*RECORDED INFORMATION*.

**********

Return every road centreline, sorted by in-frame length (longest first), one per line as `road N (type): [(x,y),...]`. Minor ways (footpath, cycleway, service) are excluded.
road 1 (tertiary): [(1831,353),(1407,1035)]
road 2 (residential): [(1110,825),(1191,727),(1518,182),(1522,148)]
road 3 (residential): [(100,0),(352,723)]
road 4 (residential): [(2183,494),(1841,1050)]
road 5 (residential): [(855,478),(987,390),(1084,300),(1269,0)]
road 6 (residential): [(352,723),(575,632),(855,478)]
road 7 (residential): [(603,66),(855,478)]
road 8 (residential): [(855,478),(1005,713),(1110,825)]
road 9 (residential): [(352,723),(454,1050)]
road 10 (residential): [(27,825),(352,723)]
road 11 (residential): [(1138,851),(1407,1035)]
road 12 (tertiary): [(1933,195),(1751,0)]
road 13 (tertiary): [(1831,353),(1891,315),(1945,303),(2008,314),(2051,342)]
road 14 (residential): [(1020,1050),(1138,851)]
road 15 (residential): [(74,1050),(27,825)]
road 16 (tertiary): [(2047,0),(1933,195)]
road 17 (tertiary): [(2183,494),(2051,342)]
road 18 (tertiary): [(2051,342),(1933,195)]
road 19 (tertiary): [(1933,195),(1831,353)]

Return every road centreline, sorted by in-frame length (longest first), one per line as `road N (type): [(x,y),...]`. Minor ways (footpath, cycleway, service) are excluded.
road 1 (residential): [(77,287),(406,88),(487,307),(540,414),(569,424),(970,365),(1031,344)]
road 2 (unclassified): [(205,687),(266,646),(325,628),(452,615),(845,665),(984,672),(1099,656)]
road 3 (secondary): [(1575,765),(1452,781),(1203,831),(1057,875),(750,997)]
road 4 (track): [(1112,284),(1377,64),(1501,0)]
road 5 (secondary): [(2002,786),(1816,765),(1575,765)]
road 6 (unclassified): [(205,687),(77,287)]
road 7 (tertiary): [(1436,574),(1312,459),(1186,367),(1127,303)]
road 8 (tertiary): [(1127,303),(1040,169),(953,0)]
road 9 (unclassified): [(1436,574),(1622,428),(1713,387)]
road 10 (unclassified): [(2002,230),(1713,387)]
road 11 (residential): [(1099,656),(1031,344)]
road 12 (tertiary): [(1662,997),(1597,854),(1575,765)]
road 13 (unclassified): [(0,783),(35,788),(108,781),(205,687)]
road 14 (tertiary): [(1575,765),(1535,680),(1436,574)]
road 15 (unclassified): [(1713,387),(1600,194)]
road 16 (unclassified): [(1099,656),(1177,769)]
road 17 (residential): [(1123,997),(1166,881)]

**********

*REQUIRED ACTION*. Return the listing above in full, character for character.

*PROBLEM SOLUTION*.
Return every road centreline, sorted by in-frame length (longest first), one per line as `road N (type): [(x,y),...]`. Minor ways (footpath, cycleway, service) are excluded.
road 1 (tertiary): [(1831,353),(1407,1035)]
road 2 (residential): [(1110,825),(1191,727),(1518,182),(1522,148)]
road 3 (residential): [(100,0),(352,723)]
road 4 (residential): [(2183,494),(1841,1050)]
road 5 (residential): [(855,478),(987,390),(1084,300),(1269,0)]
road 6 (residential): [(352,723),(575,632),(855,478)]
road 7 (residential): [(603,66),(855,478)]
road 8 (residential): [(855,478),(1005,713),(1110,825)]
road 9 (residential): [(352,723),(454,1050)]
road 10 (residential): [(27,825),(352,723)]
road 11 (residential): [(1138,851),(1407,1035)]
road 12 (tertiary): [(1933,195),(1751,0)]
road 13 (tertiary): [(1831,353),(1891,315),(1945,303),(2008,314),(2051,342)]
road 14 (residential): [(1020,1050),(1138,851)]
road 15 (residential): [(74,1050),(27,825)]
road 16 (tertiary): [(2047,0),(1933,195)]
road 17 (tertiary): [(2183,494),(2051,342)]
road 18 (tertiary): [(2051,342),(1933,195)]
road 19 (tertiary): [(1933,195),(1831,353)]

Return every road centreline, sorted by in-frame length (longest first), one per line as `road N (type): [(x,y),...]`. Minor ways (footpath, cycleway, service) are excluded.
road 1 (residential): [(77,287),(406,88),(487,307),(540,414),(569,424),(970,365),(1031,344)]
road 2 (unclassified): [(205,687),(266,646),(325,628),(452,615),(845,665),(984,672),(1099,656)]
road 3 (secondary): [(1575,765),(1452,781),(1203,831),(1057,875),(750,997)]
road 4 (track): [(1112,284),(1377,64),(1501,0)]
road 5 (secondary): [(2002,786),(1816,765),(1575,765)]
road 6 (unclassified): [(205,687),(77,287)]
road 7 (tertiary): [(1436,574),(1312,459),(1186,367),(1127,303)]
road 8 (tertiary): [(1127,303),(1040,169),(953,0)]
road 9 (unclassified): [(1436,574),(1622,428),(1713,387)]
road 10 (unclassified): [(2002,230),(1713,387)]
road 11 (residential): [(1099,656),(1031,344)]
road 12 (tertiary): [(1662,997),(1597,854),(1575,765)]
road 13 (unclassified): [(0,783),(35,788),(108,781),(205,687)]
road 14 (tertiary): [(1575,765),(1535,680),(1436,574)]
road 15 (unclassified): [(1713,387),(1600,194)]
road 16 (unclassified): [(1099,656),(1177,769)]
road 17 (residential): [(1123,997),(1166,881)]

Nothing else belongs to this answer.